Within the data below, count the lines that include "none" and give only the count.

DATA UNDER STUDY Start Marker

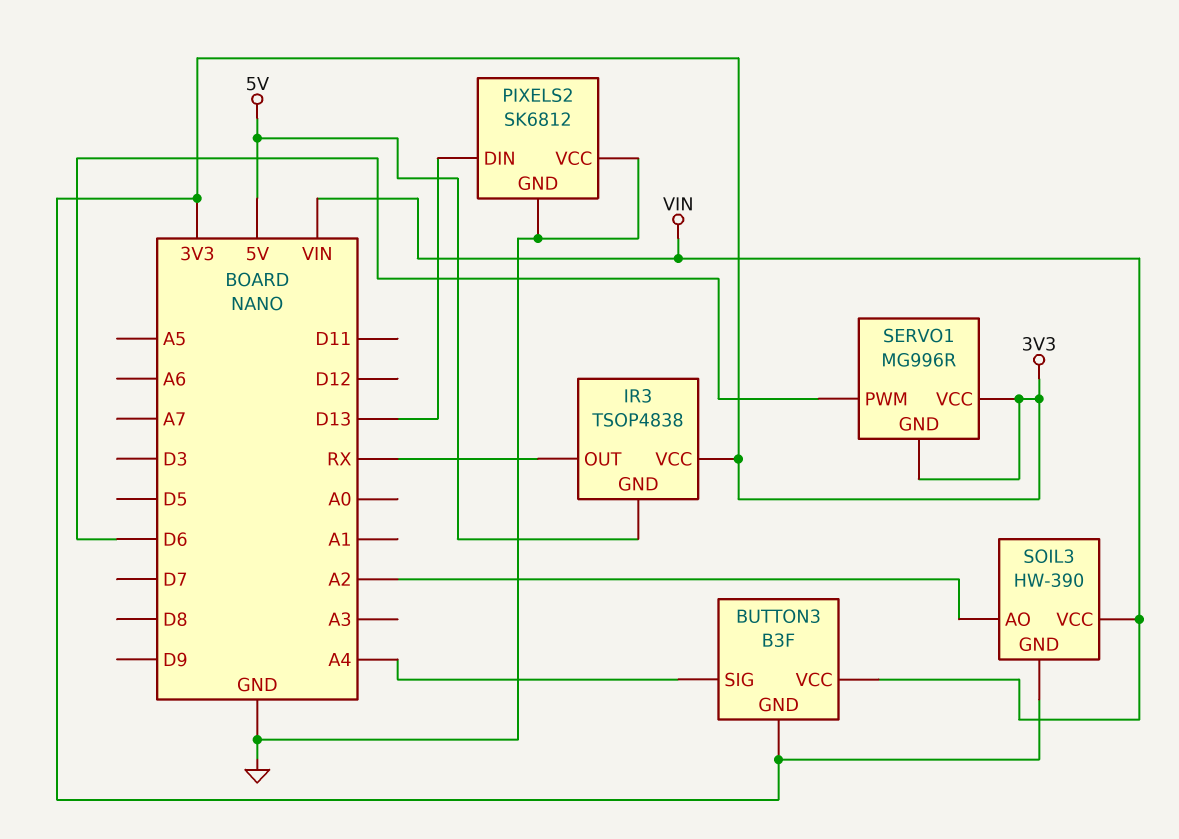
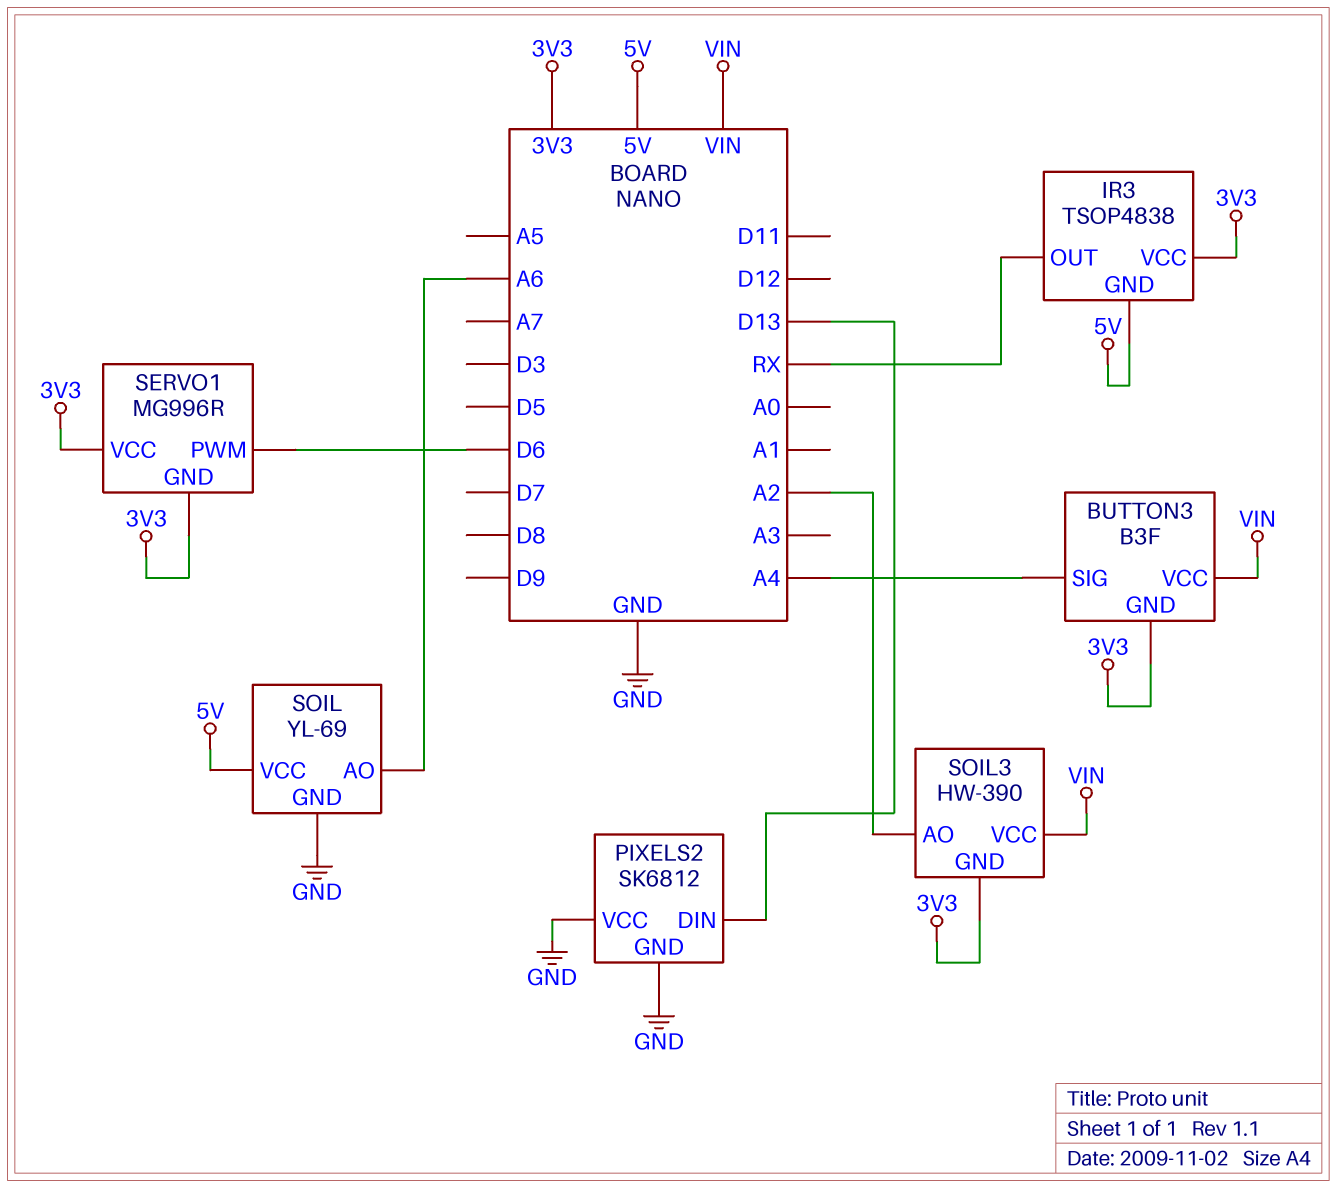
SOIL: none -> YL-69
SOIL pin AO: none -> A6
SOIL pin GND: none -> GND
SOIL pin VCC: none -> 5V

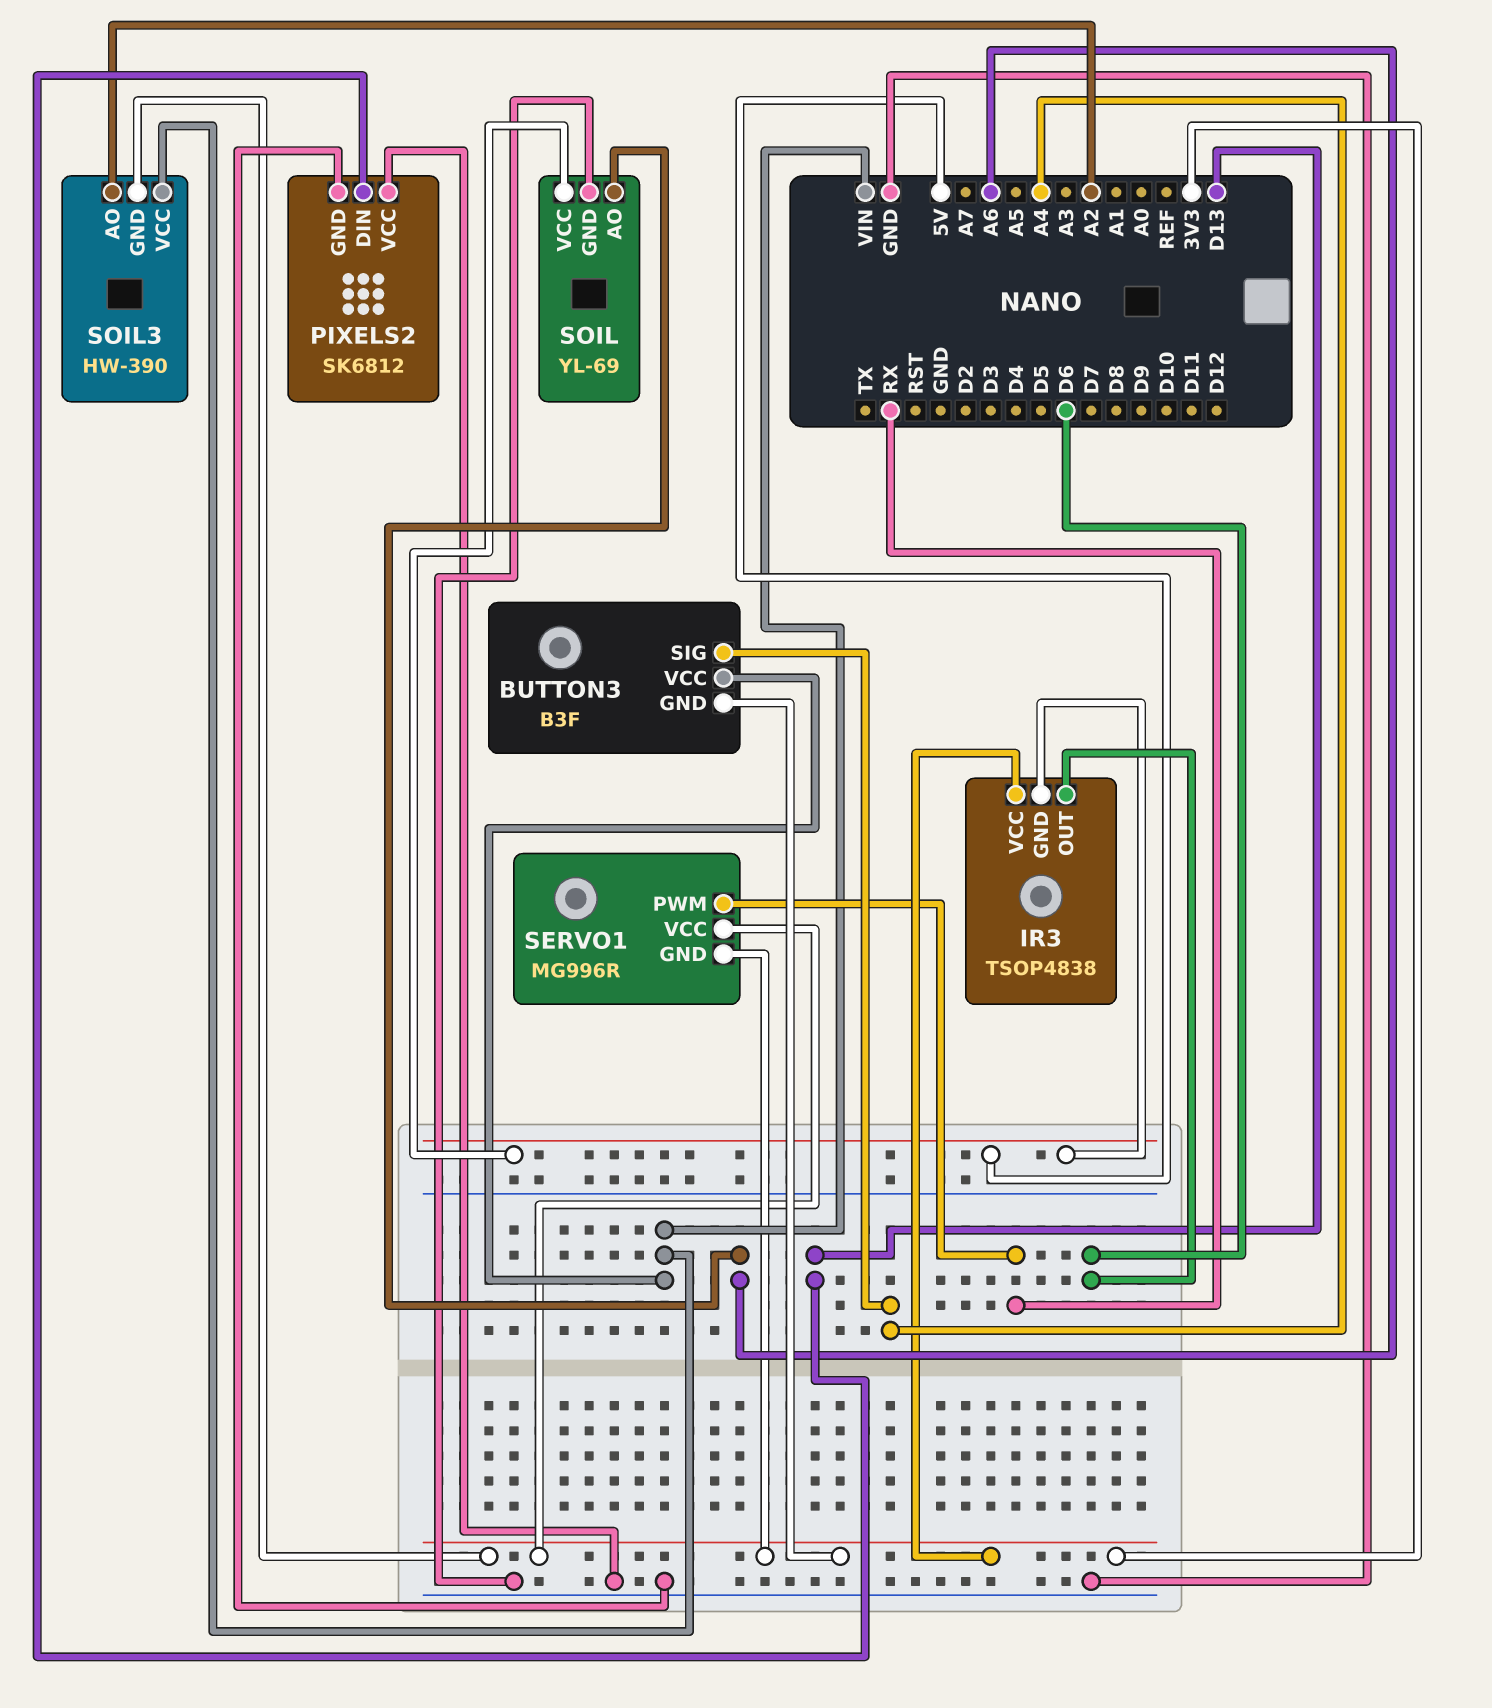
IR3 pin OUT: RX -> D6
SERVO1 pin PWM: D6 -> RX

DATA UNDER STUDY End Marker

RESPONSE TO THIS TASK:
4